Modification records ->
· · ·

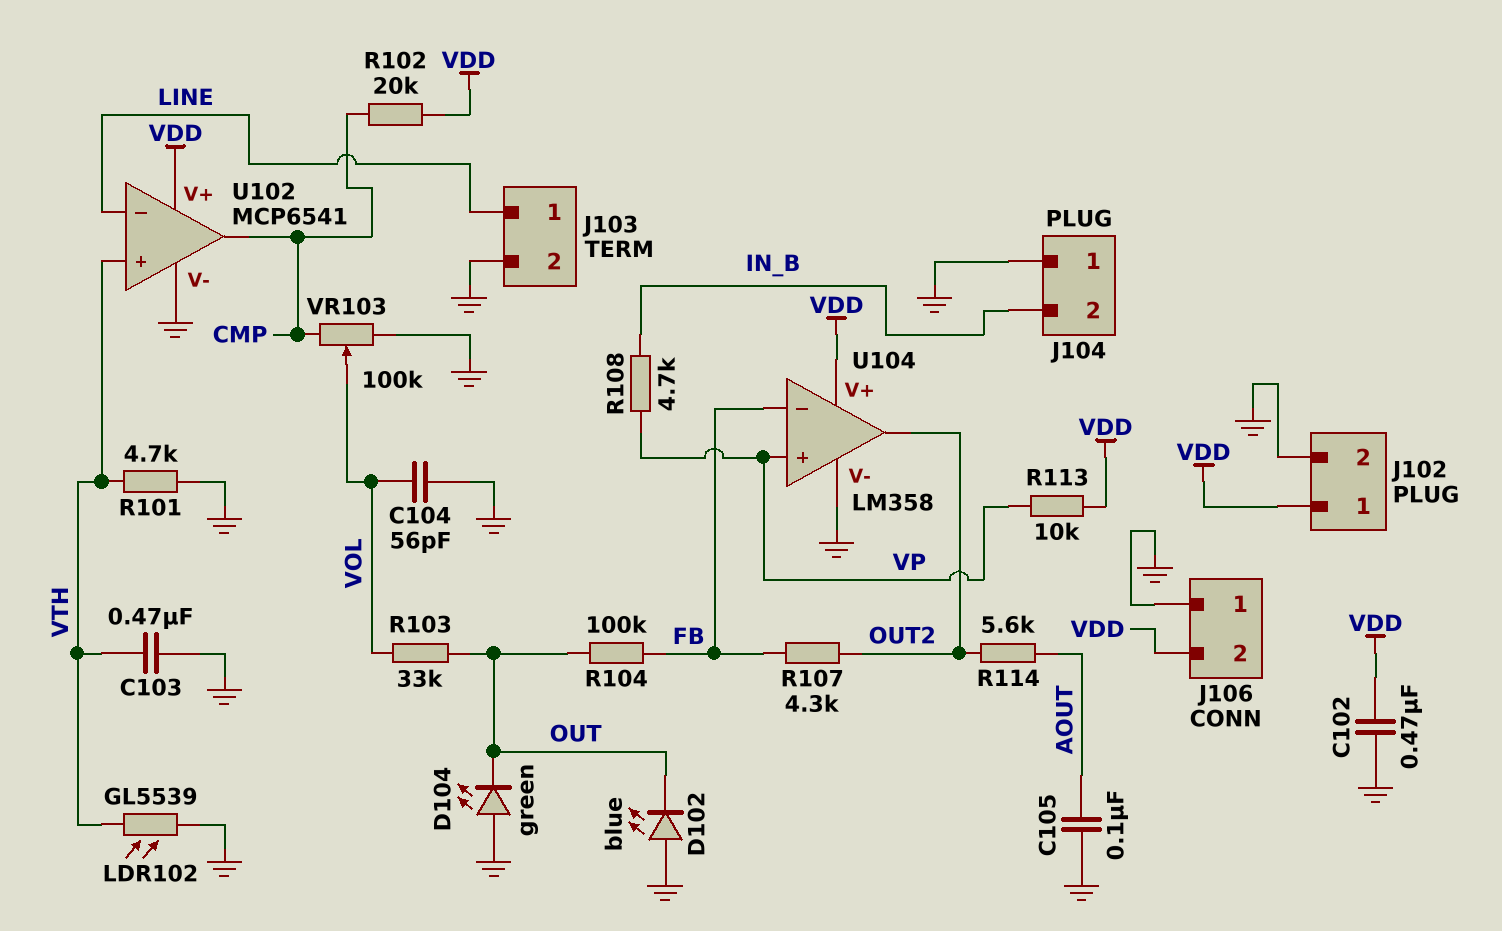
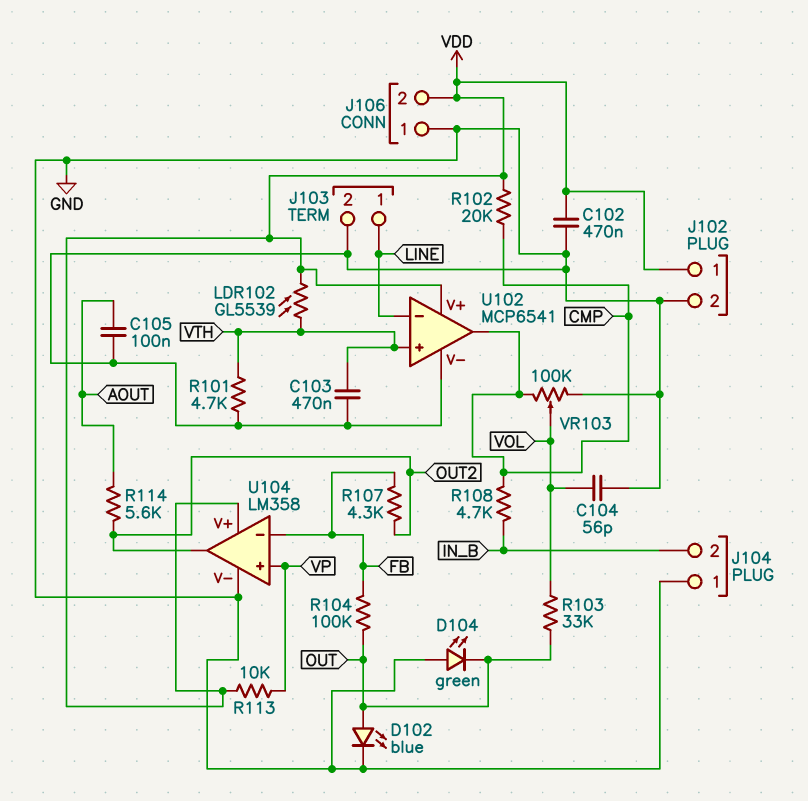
D102: LED blue (A GND, K OUT) -> LED blue (A OUT, K GND)
LDR102: GL5539 (GND, VTH) -> GL5539 (VDD, VTH)
R108: 4.7k (IN_B, VP) -> 4.7k (CMP, IN_B)

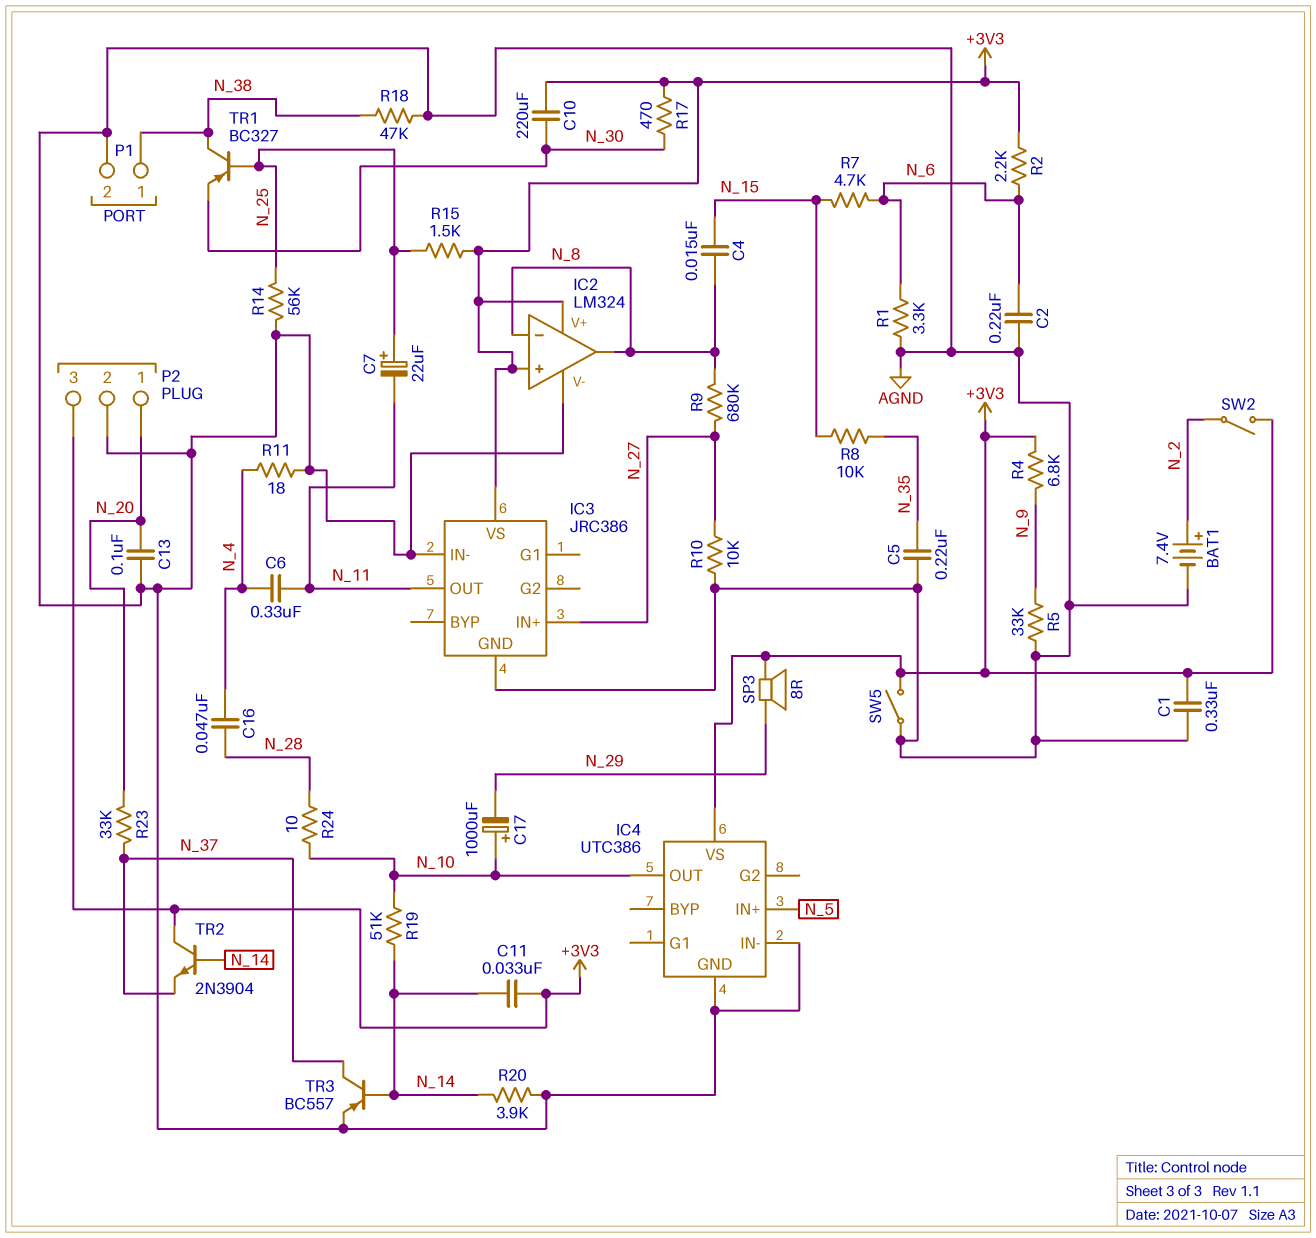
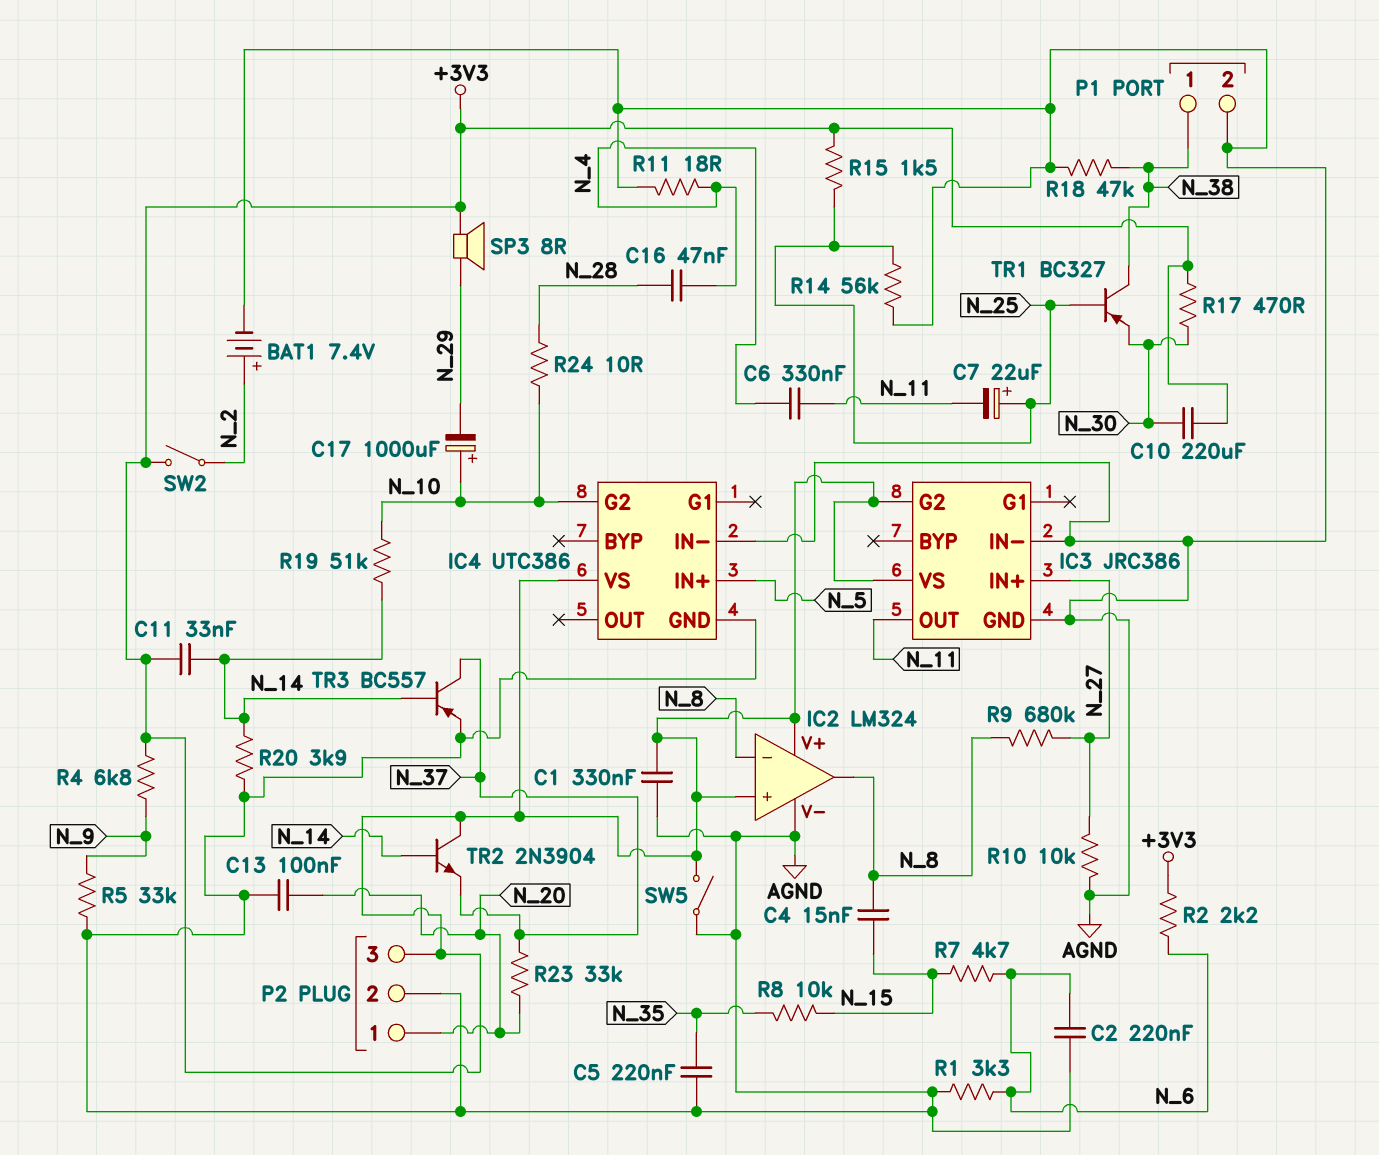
IC3 pin G2: none -> +3V3
IC4 pin G2: none -> N_10
IC4 pin OUT: N_10 -> none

· · ·

What to do -> For each line above that includes "none", make a copy.

Expected output ->
IC3 pin G2: none -> +3V3
IC4 pin G2: none -> N_10
IC4 pin OUT: N_10 -> none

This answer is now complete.